> GOAL OF THE EXERCISE: Starting at the top of the data and ending with the line that holds "black rectangle: (1674, 297)", transcribe each line exactly; include both ends.

[Stored dataset items]

——————

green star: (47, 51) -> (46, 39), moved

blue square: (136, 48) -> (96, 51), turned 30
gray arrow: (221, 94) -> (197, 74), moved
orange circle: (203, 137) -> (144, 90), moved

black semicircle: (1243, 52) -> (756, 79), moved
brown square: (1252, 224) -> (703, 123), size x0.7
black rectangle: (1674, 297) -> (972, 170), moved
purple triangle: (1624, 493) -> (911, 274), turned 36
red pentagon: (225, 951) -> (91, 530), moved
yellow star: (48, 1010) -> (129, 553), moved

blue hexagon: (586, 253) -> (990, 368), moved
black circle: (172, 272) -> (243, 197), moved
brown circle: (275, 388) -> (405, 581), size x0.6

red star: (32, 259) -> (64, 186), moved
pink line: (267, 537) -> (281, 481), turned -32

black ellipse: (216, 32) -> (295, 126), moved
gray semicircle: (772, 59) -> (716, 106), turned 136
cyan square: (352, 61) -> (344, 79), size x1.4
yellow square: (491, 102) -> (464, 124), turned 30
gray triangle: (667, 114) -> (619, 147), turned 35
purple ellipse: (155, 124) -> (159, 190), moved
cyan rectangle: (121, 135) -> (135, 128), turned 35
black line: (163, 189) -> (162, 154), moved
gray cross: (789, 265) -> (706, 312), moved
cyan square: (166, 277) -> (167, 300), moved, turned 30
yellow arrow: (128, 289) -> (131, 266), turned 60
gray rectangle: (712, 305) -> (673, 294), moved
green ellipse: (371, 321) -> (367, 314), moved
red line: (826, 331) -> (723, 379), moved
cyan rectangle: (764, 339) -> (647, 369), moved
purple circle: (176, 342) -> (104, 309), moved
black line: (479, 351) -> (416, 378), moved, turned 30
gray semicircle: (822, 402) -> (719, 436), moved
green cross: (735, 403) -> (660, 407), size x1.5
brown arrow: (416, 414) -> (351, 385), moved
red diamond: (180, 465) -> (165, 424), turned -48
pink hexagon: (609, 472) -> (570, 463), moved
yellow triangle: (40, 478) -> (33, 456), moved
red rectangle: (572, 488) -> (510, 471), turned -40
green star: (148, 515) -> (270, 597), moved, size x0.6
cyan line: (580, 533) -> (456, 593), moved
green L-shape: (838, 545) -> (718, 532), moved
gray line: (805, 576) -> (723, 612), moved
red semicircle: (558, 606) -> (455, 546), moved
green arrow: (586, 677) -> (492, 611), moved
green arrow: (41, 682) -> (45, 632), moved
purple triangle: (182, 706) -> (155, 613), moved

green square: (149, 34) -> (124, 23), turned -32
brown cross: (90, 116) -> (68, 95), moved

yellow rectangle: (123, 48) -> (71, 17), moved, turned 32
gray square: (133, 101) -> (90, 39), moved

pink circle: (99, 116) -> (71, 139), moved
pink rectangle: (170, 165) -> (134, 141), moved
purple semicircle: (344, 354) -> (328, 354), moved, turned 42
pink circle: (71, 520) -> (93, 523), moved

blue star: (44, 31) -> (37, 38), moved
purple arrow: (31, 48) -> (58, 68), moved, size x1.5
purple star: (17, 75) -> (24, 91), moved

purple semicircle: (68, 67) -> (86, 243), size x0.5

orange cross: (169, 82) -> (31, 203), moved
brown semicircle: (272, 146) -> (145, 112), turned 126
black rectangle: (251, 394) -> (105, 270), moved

——————

> RESULT FOR THIS TASK:
green star: (47, 51) -> (46, 39), moved

blue square: (136, 48) -> (96, 51), turned 30
gray arrow: (221, 94) -> (197, 74), moved
orange circle: (203, 137) -> (144, 90), moved

black semicircle: (1243, 52) -> (756, 79), moved
brown square: (1252, 224) -> (703, 123), size x0.7
black rectangle: (1674, 297) -> (972, 170), moved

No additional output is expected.